DATA PROVIDED –

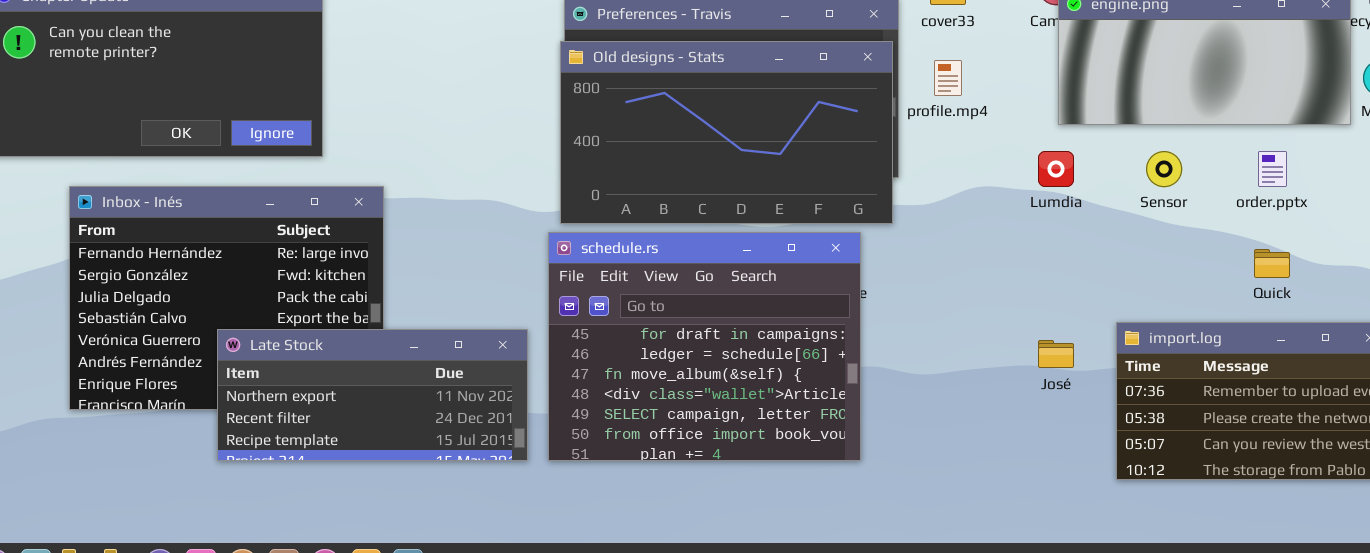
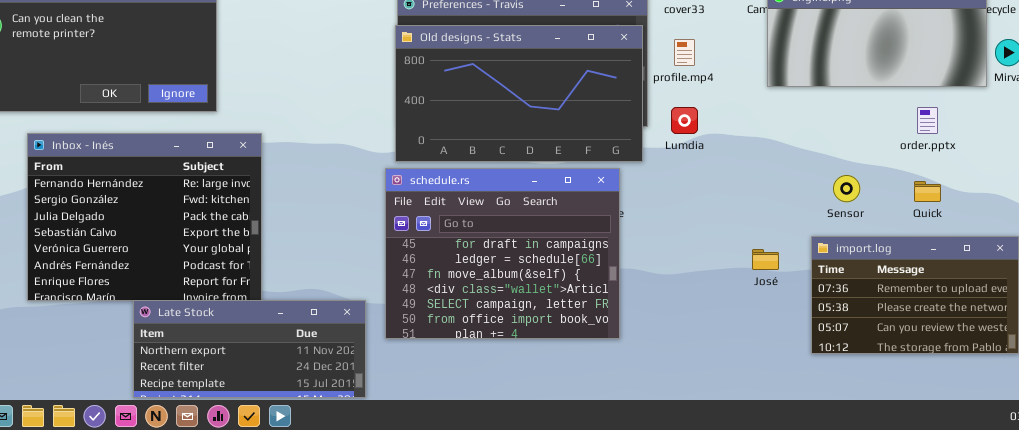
Lumdia: [1038,151,1074,187] -> [671,107,698,134], moved
Sensor: [1146,151,1182,187] -> [833,175,860,202], moved
Late Stock: [217,329,528,461] -> [133,300,366,398], moved

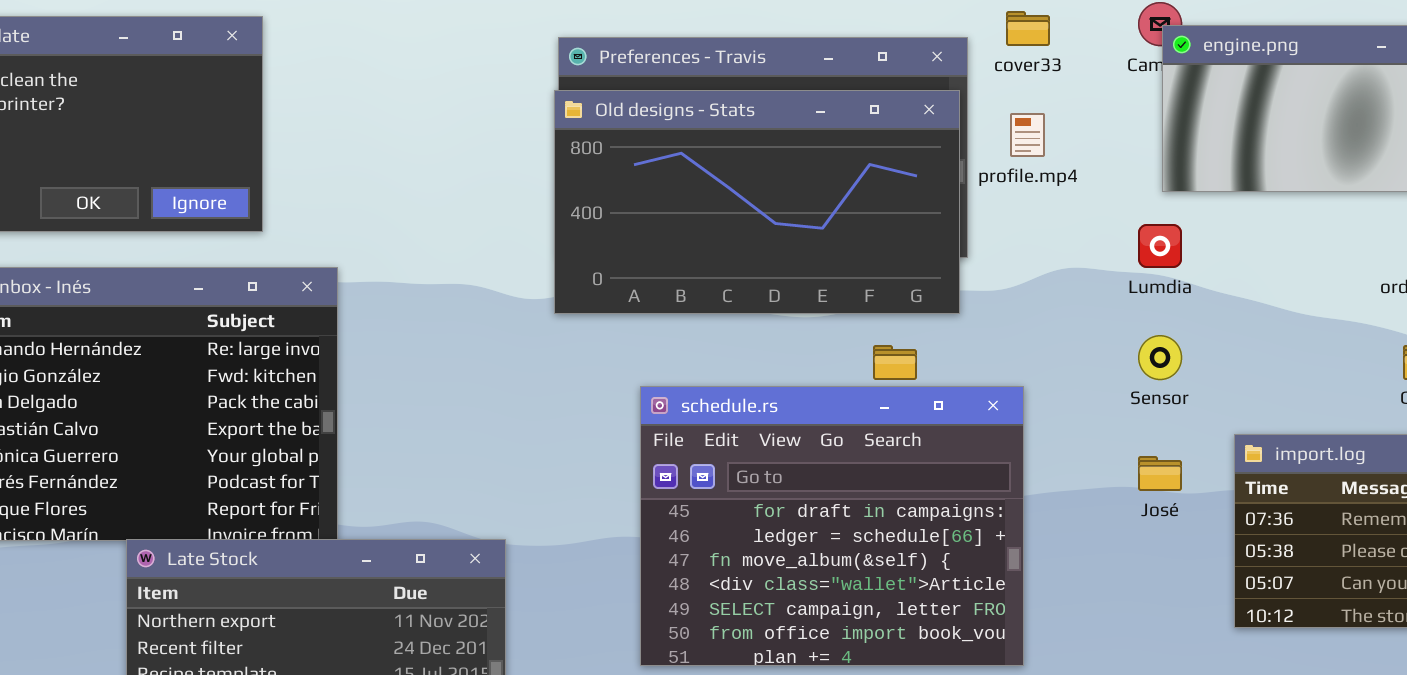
Lumdia: [671,107,698,134] -> [1138,224,1182,268], moved
schedule.rs: [385,168,620,339] -> [640,386,1024,666], moved
Sensor: [833,175,860,202] -> [1138,335,1182,380], moved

PROBLEM REQUIREMENTS –
Give back every record above word for word, dropping pictures.

TASK OUTPUT –
Lumdia: [1038,151,1074,187] -> [671,107,698,134], moved
Sensor: [1146,151,1182,187] -> [833,175,860,202], moved
Late Stock: [217,329,528,461] -> [133,300,366,398], moved

Lumdia: [671,107,698,134] -> [1138,224,1182,268], moved
schedule.rs: [385,168,620,339] -> [640,386,1024,666], moved
Sensor: [833,175,860,202] -> [1138,335,1182,380], moved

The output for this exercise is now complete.